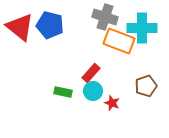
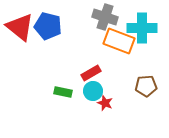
blue pentagon: moved 2 px left, 1 px down
red rectangle: rotated 18 degrees clockwise
brown pentagon: rotated 15 degrees clockwise
red star: moved 7 px left
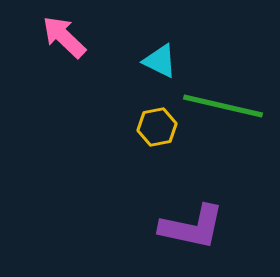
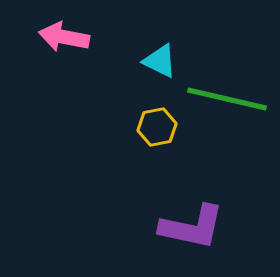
pink arrow: rotated 33 degrees counterclockwise
green line: moved 4 px right, 7 px up
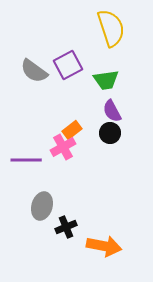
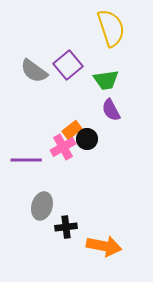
purple square: rotated 12 degrees counterclockwise
purple semicircle: moved 1 px left, 1 px up
black circle: moved 23 px left, 6 px down
black cross: rotated 15 degrees clockwise
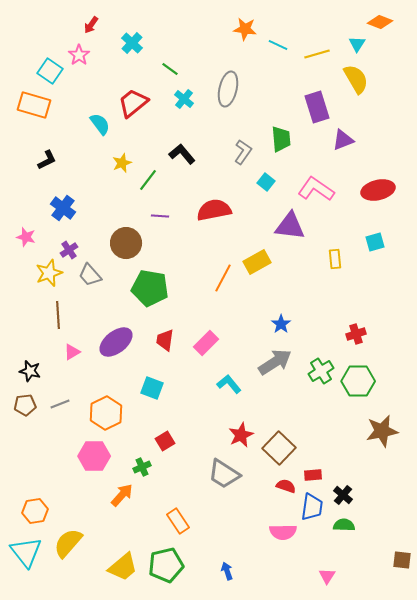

Task requirements >> Begin at the line that contains "purple square: rotated" and continue to the end of the data. Give those lines as a JSON list of strings, one string per line, with the pictures and blank lines left out.

Full response >>
[
  "purple square: rotated 12 degrees counterclockwise",
  "purple semicircle: moved 1 px left, 1 px up",
  "black circle: moved 23 px left, 6 px down",
  "black cross: rotated 15 degrees clockwise"
]